**Written instruction:**
How many lines in the entries below contain the string "kern"? Treat uppercase and lowercase as different, and reply with the number alone.

Data entries:
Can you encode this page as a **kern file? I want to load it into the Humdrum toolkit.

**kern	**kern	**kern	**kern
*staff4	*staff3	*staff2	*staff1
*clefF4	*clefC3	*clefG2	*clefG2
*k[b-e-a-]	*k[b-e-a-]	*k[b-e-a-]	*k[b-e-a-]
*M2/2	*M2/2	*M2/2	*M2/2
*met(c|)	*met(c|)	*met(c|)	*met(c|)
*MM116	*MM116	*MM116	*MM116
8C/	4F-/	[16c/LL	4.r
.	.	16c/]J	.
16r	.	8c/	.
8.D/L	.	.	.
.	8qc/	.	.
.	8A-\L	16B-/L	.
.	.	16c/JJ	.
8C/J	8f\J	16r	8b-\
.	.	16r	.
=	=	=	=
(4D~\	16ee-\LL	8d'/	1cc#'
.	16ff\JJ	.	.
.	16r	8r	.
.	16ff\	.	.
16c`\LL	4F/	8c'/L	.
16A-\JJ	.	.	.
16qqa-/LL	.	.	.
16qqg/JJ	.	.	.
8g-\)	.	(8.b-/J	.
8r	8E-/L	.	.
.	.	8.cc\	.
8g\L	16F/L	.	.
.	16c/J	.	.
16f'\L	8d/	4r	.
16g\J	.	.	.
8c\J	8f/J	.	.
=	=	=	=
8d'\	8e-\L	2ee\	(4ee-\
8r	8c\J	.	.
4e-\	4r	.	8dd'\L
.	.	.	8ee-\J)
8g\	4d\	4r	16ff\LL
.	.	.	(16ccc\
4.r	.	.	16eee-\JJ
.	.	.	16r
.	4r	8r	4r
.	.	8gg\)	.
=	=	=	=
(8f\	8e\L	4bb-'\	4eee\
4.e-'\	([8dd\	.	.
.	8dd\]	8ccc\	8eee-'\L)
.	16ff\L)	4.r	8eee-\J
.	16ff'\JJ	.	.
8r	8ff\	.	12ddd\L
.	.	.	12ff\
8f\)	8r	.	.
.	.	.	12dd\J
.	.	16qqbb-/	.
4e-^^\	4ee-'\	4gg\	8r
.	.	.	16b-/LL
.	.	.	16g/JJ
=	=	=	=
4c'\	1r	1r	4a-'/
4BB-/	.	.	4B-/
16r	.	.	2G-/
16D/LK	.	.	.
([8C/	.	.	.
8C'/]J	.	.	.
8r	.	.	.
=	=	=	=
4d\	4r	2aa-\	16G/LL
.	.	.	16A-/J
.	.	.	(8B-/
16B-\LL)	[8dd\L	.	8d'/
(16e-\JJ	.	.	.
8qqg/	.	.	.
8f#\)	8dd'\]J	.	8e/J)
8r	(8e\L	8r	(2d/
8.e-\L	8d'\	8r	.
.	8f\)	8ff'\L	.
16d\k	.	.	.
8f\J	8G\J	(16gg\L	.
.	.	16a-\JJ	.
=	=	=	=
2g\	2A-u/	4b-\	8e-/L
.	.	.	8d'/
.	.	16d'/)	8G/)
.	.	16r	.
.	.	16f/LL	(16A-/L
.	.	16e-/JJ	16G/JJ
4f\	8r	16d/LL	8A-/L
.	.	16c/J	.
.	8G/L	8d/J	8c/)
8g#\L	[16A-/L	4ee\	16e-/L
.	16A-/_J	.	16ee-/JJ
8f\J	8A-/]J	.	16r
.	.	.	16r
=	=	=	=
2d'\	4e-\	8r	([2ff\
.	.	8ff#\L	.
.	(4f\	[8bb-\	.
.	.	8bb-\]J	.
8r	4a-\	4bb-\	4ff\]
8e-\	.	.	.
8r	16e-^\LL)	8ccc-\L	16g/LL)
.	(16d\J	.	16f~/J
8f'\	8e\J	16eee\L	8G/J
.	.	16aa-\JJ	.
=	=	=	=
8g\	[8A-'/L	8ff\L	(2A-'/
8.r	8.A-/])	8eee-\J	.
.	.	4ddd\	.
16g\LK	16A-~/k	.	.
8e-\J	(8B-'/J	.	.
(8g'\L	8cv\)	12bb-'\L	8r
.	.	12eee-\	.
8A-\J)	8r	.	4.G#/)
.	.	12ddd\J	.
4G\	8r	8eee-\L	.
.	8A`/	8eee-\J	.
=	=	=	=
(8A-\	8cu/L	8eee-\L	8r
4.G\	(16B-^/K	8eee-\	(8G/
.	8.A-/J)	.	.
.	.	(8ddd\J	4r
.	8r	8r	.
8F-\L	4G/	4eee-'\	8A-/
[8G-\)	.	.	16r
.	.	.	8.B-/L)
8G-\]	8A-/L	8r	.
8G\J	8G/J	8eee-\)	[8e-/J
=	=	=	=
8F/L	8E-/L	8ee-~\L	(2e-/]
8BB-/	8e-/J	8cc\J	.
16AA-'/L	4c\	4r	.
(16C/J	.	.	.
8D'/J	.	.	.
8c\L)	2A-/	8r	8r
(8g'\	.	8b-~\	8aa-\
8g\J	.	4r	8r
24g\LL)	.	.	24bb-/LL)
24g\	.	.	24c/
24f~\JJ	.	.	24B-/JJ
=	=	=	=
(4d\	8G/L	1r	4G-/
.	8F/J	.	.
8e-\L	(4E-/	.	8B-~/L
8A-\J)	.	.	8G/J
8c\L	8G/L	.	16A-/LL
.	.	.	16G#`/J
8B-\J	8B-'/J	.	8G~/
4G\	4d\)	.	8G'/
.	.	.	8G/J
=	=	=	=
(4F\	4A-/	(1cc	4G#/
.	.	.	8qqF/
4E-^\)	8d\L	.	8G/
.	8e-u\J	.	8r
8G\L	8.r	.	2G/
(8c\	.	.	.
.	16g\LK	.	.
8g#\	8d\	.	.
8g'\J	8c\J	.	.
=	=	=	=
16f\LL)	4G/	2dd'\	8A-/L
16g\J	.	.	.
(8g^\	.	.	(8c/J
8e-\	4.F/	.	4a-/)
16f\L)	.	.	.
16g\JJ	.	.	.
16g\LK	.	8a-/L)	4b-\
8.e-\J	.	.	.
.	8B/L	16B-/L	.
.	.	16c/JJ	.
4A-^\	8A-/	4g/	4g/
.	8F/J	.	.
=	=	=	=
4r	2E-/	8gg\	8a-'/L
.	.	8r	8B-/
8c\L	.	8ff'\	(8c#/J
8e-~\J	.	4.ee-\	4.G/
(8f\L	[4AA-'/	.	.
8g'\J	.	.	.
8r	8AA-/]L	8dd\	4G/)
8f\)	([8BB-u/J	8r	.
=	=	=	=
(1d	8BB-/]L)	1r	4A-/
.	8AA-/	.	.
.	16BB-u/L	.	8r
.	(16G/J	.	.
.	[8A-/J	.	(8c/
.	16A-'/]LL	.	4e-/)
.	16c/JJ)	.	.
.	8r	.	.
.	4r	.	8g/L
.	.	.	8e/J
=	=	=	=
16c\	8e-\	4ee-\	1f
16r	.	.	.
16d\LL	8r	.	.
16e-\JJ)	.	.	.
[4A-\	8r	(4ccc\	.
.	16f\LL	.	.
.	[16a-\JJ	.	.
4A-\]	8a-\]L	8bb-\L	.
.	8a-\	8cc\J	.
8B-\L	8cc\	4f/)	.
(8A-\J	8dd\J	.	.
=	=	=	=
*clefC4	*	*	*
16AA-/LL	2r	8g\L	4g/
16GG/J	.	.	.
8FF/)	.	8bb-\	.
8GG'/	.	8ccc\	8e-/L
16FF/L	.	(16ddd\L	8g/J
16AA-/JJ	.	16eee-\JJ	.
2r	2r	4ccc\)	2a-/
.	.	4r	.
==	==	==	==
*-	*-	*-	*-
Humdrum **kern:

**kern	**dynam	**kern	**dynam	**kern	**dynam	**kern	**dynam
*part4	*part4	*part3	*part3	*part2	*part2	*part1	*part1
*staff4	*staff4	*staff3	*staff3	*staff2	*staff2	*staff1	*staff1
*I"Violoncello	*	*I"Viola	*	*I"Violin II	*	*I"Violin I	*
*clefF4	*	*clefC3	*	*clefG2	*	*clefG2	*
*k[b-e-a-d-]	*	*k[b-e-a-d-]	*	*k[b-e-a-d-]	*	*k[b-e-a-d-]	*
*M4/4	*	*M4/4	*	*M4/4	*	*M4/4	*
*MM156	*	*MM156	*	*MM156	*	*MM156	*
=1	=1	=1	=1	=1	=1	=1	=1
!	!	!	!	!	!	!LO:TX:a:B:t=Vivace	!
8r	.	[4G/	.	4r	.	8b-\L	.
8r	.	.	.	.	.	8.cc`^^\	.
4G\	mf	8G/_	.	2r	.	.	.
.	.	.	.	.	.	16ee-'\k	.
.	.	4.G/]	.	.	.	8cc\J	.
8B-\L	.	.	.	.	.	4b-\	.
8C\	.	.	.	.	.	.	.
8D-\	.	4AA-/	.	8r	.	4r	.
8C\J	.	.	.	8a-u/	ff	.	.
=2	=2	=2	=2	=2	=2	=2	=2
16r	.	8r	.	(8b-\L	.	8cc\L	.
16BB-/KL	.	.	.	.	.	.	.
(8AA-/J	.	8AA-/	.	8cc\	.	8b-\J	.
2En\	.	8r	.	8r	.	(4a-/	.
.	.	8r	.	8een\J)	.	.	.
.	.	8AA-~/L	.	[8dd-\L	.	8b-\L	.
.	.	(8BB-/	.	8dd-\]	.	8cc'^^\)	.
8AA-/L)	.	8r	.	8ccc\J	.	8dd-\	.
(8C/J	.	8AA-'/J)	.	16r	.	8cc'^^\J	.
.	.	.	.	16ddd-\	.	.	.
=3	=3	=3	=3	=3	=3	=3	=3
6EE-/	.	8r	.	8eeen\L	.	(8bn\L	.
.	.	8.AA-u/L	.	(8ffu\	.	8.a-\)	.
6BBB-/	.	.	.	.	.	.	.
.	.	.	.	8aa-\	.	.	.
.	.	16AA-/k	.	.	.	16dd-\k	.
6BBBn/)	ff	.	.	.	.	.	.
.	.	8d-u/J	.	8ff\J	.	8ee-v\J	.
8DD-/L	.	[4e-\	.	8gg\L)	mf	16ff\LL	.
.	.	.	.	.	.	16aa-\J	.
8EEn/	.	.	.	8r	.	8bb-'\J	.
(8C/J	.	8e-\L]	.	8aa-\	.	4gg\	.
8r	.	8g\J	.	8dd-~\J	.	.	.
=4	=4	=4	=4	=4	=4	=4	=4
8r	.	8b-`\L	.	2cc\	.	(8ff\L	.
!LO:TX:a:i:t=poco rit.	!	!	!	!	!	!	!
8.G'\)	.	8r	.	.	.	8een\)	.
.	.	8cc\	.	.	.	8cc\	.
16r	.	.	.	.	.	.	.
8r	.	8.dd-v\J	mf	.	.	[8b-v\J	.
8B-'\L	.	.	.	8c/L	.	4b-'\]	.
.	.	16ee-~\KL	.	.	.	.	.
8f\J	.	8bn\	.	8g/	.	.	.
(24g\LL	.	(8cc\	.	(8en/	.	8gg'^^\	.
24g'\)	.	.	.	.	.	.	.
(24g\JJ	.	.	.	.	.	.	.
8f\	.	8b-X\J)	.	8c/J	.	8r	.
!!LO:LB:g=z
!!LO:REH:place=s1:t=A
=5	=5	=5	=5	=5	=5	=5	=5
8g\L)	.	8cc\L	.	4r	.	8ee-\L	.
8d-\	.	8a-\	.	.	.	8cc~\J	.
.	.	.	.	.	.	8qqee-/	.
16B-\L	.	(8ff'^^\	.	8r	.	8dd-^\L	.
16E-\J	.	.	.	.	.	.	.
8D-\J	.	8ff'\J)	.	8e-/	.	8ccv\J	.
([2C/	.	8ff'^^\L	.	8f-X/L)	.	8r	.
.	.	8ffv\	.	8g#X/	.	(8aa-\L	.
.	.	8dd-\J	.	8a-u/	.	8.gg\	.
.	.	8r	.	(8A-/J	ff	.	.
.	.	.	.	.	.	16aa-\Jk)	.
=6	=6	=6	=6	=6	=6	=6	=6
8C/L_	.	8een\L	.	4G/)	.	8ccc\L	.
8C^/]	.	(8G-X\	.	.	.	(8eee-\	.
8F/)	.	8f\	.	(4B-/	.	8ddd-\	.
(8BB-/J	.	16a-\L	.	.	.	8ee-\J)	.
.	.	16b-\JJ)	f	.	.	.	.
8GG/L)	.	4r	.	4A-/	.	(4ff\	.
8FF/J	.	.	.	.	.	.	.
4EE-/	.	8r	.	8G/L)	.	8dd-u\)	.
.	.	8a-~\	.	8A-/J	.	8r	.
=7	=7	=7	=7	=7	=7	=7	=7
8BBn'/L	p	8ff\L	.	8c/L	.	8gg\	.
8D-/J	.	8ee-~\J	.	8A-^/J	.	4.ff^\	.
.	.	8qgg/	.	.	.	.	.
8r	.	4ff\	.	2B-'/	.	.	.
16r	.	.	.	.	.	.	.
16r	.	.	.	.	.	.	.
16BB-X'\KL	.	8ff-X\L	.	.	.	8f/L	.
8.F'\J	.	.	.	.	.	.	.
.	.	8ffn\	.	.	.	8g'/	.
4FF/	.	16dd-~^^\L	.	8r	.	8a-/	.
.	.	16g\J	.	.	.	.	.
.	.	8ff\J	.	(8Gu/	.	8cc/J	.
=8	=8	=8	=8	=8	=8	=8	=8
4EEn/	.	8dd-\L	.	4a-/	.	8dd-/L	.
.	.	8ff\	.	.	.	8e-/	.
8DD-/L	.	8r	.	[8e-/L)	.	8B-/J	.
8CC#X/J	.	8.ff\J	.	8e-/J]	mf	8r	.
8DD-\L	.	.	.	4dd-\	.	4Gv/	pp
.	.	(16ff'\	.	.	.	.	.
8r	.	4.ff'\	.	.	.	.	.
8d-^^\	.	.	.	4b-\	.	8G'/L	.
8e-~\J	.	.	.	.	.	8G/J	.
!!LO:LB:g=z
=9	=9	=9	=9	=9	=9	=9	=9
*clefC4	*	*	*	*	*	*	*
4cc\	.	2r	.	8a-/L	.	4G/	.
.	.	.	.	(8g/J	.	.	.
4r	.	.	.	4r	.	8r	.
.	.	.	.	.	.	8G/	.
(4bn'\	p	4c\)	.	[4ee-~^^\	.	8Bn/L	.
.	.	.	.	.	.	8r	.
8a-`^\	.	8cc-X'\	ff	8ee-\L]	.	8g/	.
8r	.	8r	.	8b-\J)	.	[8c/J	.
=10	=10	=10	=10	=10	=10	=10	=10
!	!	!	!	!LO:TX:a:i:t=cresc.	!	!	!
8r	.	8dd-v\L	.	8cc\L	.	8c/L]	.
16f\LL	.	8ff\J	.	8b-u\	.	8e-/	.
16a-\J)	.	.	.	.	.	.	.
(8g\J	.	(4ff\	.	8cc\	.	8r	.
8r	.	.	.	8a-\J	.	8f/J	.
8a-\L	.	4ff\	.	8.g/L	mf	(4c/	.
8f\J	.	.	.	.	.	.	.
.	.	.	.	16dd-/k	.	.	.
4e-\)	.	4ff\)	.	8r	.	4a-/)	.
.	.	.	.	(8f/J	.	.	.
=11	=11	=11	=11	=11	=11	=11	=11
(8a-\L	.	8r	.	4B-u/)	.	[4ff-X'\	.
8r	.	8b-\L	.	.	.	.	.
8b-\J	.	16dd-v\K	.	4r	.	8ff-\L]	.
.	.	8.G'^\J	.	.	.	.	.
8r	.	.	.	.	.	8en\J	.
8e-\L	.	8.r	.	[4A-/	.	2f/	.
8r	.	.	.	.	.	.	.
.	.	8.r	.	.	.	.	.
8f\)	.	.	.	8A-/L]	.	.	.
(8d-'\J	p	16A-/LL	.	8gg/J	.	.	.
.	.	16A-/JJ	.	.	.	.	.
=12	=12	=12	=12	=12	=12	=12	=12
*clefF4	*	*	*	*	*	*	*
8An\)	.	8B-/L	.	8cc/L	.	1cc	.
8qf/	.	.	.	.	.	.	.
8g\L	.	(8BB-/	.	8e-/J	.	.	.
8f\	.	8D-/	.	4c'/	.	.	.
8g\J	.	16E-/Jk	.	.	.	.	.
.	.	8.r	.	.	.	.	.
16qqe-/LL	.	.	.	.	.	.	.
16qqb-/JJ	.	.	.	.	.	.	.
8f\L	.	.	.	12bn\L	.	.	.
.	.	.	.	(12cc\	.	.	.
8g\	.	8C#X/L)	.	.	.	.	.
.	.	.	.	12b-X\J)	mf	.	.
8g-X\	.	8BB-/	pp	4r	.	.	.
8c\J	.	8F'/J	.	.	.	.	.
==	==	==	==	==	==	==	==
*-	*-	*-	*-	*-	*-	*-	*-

**Solved exercise:**
4